Assignment — Scan the data below and pick out the lines containing the word "DGND".

----- Material for this task

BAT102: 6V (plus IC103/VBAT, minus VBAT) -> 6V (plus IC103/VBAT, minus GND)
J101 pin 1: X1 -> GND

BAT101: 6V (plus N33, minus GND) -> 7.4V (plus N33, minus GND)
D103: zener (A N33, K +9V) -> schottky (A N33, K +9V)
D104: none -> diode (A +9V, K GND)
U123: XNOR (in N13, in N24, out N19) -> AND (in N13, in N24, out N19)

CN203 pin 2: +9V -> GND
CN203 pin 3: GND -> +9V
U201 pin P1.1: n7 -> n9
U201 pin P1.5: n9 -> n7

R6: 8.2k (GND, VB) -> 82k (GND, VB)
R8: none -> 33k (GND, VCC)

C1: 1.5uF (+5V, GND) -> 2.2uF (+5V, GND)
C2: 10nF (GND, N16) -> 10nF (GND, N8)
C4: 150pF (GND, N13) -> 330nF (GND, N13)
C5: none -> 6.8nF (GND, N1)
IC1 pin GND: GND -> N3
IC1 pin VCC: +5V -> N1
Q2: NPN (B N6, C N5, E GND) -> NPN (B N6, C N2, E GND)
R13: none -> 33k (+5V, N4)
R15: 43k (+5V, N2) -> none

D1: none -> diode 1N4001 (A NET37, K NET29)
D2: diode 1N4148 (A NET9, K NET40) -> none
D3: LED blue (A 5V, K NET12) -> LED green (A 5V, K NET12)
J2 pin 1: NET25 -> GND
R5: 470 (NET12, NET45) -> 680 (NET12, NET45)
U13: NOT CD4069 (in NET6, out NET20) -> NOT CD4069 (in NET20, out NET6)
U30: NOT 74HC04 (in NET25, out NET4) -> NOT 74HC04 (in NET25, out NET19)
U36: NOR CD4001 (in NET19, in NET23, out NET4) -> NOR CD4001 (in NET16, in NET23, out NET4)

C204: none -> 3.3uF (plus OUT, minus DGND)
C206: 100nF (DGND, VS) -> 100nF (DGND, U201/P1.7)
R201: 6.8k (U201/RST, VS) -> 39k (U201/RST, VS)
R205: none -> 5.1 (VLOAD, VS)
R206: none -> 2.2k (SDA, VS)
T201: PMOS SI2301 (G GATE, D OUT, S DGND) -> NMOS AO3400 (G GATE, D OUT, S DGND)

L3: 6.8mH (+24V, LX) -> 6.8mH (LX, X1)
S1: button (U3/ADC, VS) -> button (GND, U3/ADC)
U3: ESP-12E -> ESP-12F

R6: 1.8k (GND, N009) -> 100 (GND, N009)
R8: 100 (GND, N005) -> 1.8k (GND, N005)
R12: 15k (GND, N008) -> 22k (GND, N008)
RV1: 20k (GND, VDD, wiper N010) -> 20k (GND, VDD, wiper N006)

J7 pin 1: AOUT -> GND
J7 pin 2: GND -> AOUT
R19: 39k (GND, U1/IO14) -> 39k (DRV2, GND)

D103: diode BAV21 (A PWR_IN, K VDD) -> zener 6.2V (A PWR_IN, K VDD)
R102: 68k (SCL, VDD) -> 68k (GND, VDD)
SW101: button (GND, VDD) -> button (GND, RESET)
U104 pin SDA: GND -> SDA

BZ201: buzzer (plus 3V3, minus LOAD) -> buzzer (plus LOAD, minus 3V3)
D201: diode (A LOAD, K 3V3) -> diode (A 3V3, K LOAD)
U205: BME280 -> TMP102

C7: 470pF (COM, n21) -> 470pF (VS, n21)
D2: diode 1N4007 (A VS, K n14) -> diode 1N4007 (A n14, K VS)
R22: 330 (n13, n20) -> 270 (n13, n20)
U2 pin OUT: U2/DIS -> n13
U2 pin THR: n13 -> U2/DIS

----------

Exercise result —
C204: none -> 3.3uF (plus OUT, minus DGND)
C206: 100nF (DGND, VS) -> 100nF (DGND, U201/P1.7)
T201: PMOS SI2301 (G GATE, D OUT, S DGND) -> NMOS AO3400 (G GATE, D OUT, S DGND)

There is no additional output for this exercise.